__Work item__. Set down every entry exactly as it stands, omitting any picture.

__Extracted data__.
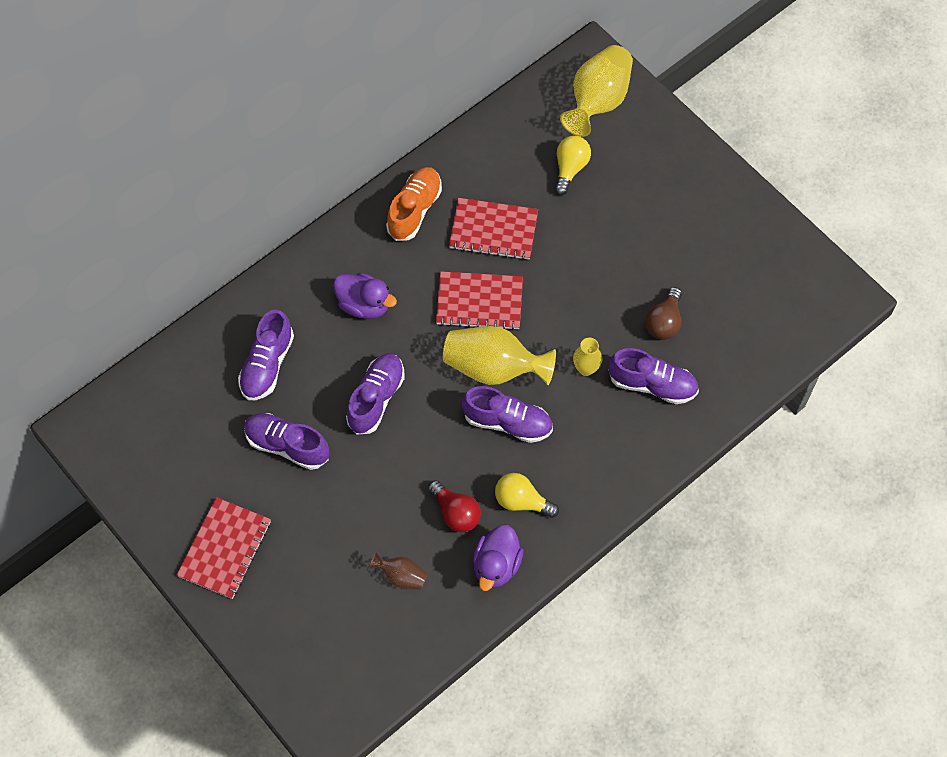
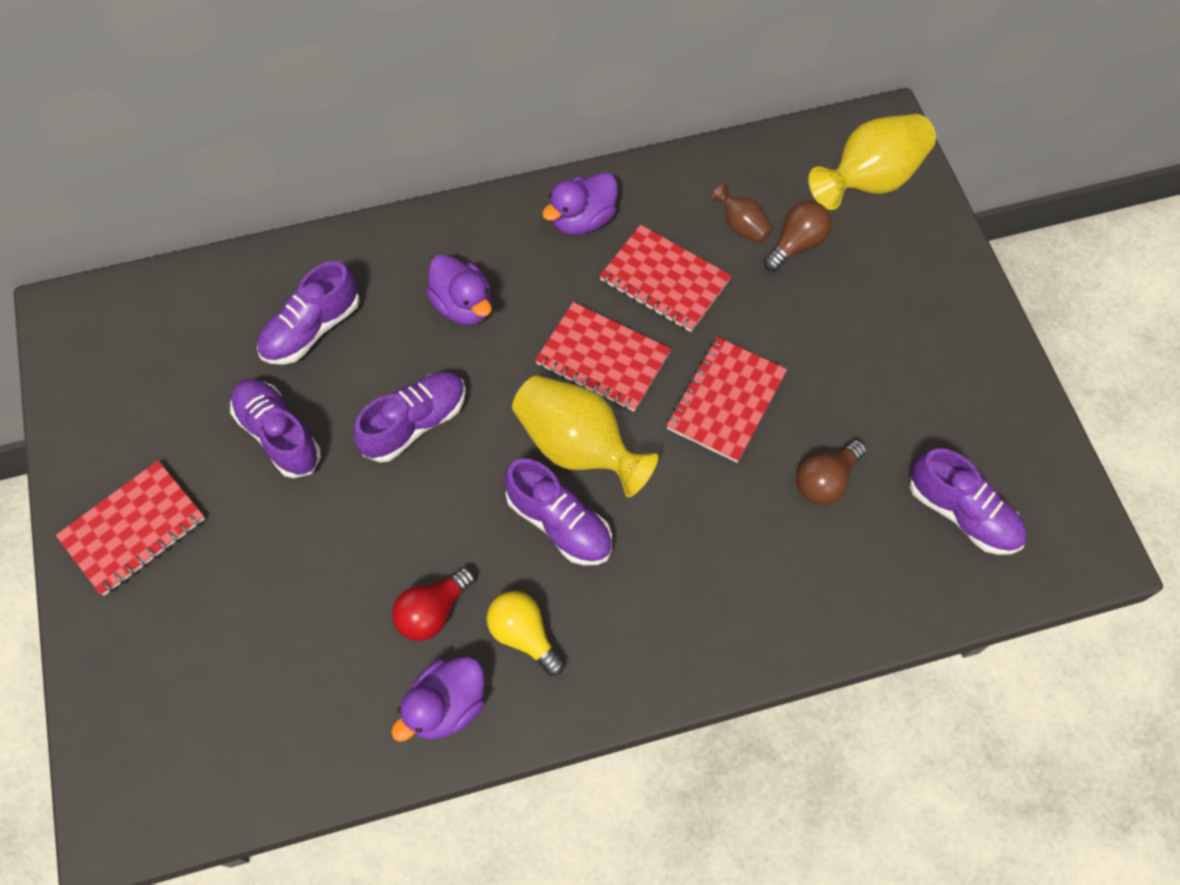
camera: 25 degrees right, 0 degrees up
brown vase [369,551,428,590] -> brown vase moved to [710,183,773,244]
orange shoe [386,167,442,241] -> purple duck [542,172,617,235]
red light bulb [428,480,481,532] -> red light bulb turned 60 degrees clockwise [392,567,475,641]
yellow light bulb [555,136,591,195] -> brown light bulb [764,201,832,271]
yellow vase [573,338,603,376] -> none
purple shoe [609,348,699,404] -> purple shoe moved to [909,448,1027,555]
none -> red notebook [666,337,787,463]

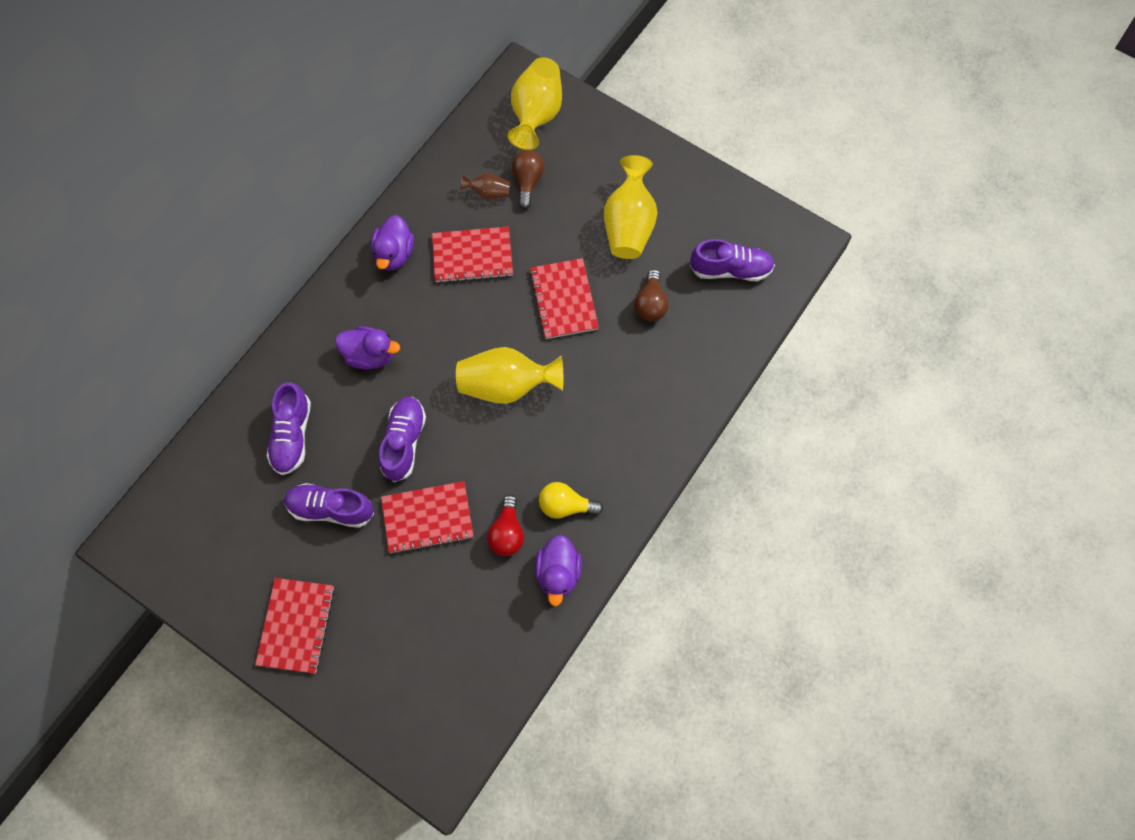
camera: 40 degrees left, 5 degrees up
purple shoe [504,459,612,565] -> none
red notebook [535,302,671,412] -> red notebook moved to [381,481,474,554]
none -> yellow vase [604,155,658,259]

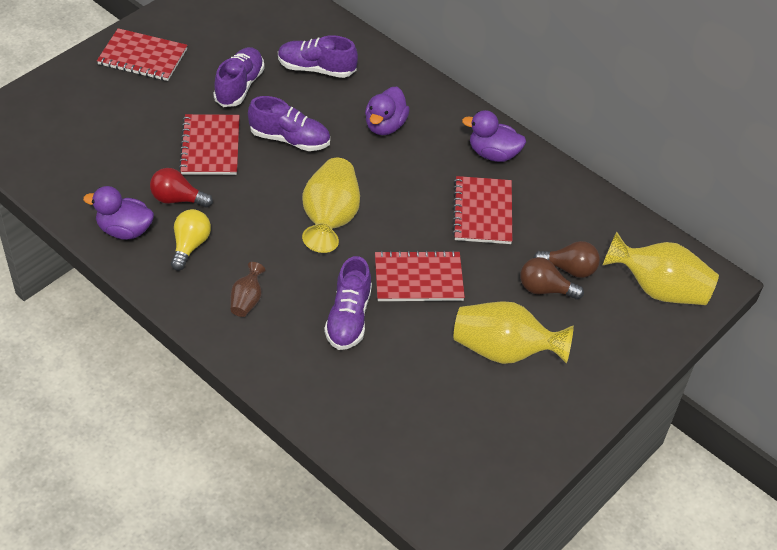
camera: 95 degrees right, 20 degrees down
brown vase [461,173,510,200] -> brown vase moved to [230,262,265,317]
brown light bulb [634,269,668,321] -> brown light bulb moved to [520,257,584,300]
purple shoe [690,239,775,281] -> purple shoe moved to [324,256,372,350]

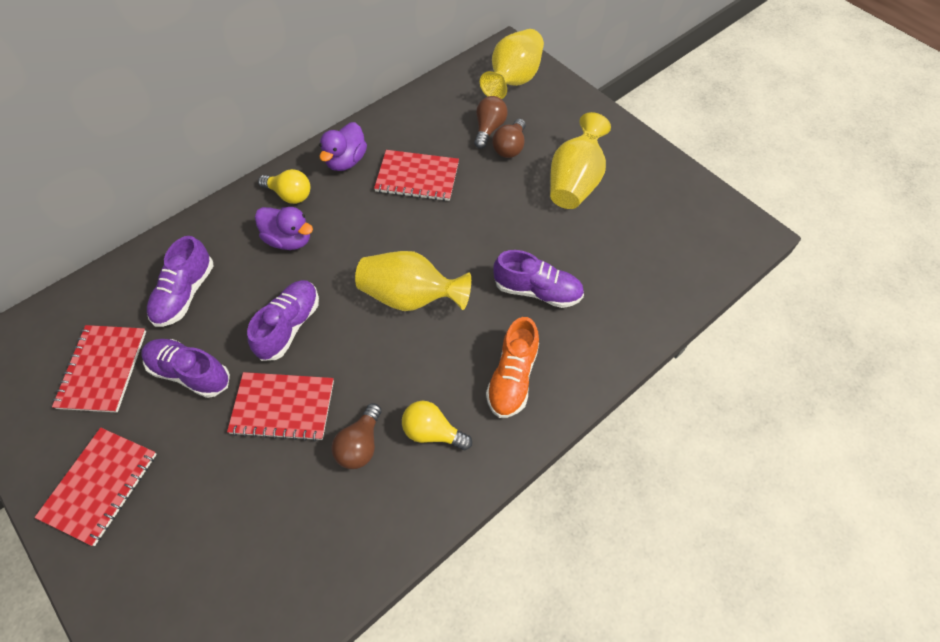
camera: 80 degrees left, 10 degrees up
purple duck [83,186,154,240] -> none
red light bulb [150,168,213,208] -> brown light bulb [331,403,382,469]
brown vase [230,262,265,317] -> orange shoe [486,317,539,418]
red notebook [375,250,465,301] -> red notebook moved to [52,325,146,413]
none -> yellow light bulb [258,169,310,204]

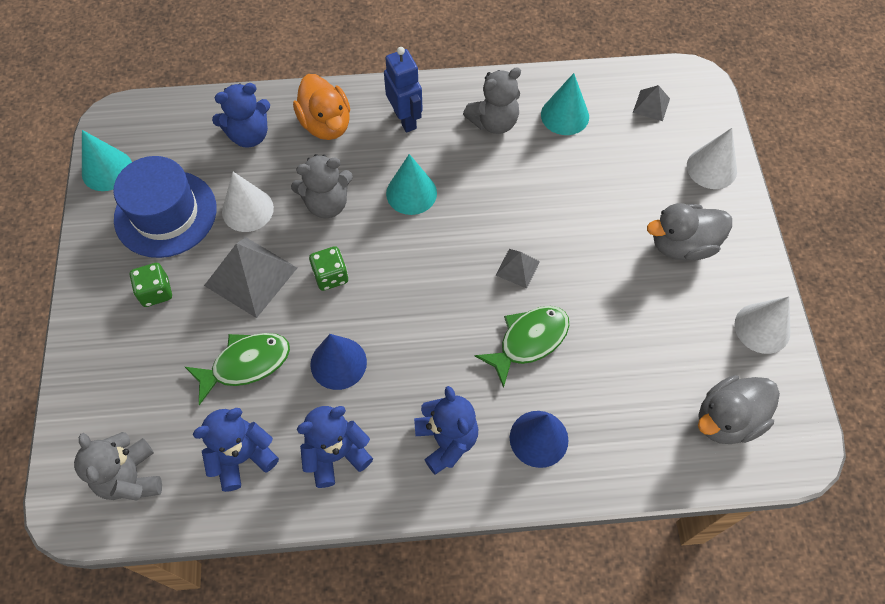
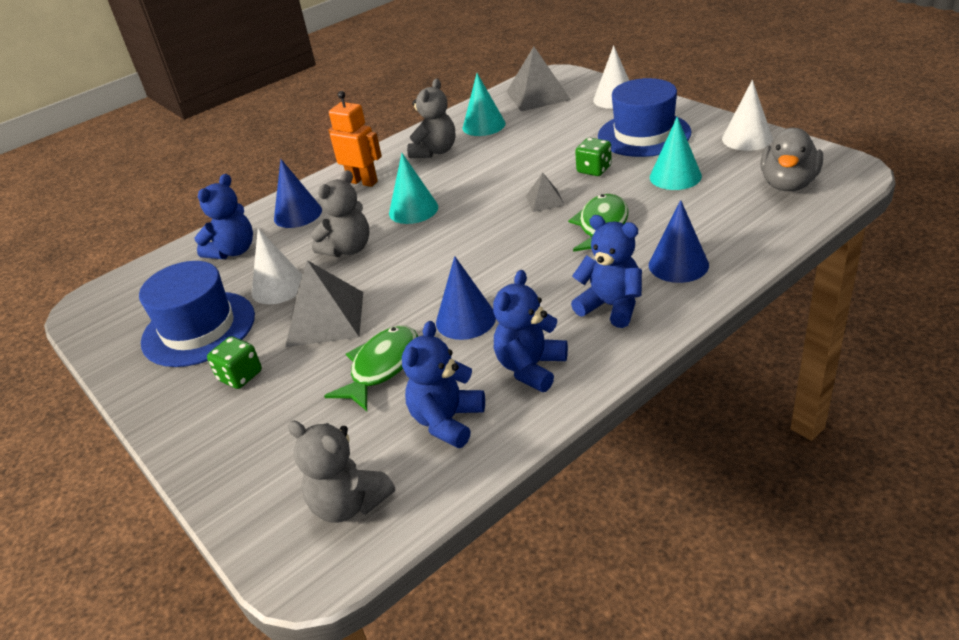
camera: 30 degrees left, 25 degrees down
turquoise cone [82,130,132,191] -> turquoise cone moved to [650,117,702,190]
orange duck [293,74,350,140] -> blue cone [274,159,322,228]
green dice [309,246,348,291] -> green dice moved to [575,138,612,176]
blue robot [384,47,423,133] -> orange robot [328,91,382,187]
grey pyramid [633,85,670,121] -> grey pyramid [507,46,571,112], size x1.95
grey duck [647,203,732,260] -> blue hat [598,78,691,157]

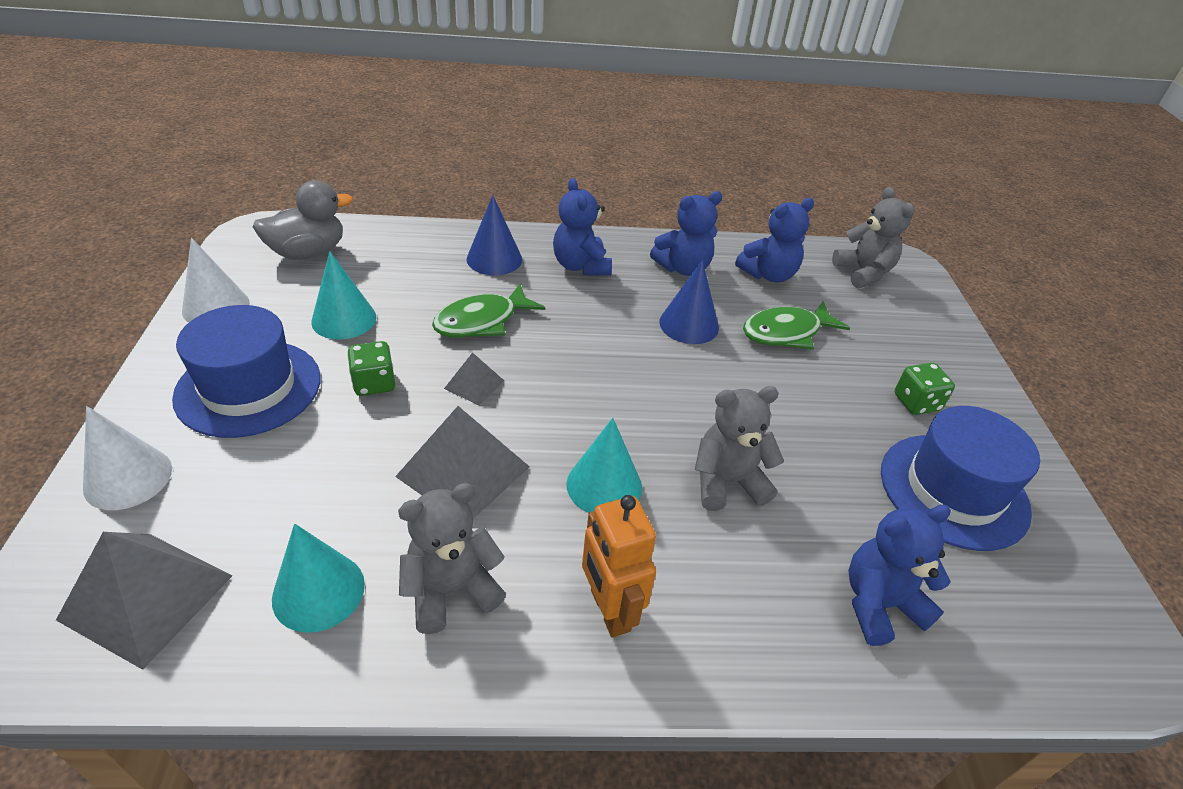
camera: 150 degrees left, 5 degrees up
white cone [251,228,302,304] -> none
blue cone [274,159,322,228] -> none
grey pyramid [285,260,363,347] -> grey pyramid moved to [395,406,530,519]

__Task solution__.
camera: 25 degrees right, 0 degrees up
brown vase [369,551,428,590] -> brown vase moved to [710,183,773,244]
orange shoe [386,167,442,241] -> purple duck [542,172,617,235]
red light bulb [428,480,481,532] -> red light bulb turned 60 degrees clockwise [392,567,475,641]
yellow light bulb [555,136,591,195] -> brown light bulb [764,201,832,271]
yellow vase [573,338,603,376] -> none
purple shoe [609,348,699,404] -> purple shoe moved to [909,448,1027,555]
none -> red notebook [666,337,787,463]

camera: 40 degrees left, 5 degrees up
purple shoe [504,459,612,565] -> none
red notebook [535,302,671,412] -> red notebook moved to [381,481,474,554]
none -> yellow vase [604,155,658,259]

camera: 95 degrees right, 20 degrees down
brown vase [461,173,510,200] -> brown vase moved to [230,262,265,317]
brown light bulb [634,269,668,321] -> brown light bulb moved to [520,257,584,300]
purple shoe [690,239,775,281] -> purple shoe moved to [324,256,372,350]

camera: 80 degrees left, 10 degrees up
purple duck [83,186,154,240] -> none
red light bulb [150,168,213,208] -> brown light bulb [331,403,382,469]
brown vase [230,262,265,317] -> orange shoe [486,317,539,418]
red notebook [375,250,465,301] -> red notebook moved to [52,325,146,413]
none -> yellow light bulb [258,169,310,204]

camera: 30 degrees left, 25 degrees down
turquoise cone [82,130,132,191] -> turquoise cone moved to [650,117,702,190]
orange duck [293,74,350,140] -> blue cone [274,159,322,228]
green dice [309,246,348,291] -> green dice moved to [575,138,612,176]
blue robot [384,47,423,133] -> orange robot [328,91,382,187]
grey pyramid [633,85,670,121] -> grey pyramid [507,46,571,112], size x1.95
grey duck [647,203,732,260] -> blue hat [598,78,691,157]

camera: 150 degrees left, 5 degrees up
white cone [251,228,302,304] -> none
blue cone [274,159,322,228] -> none
grey pyramid [285,260,363,347] -> grey pyramid moved to [395,406,530,519]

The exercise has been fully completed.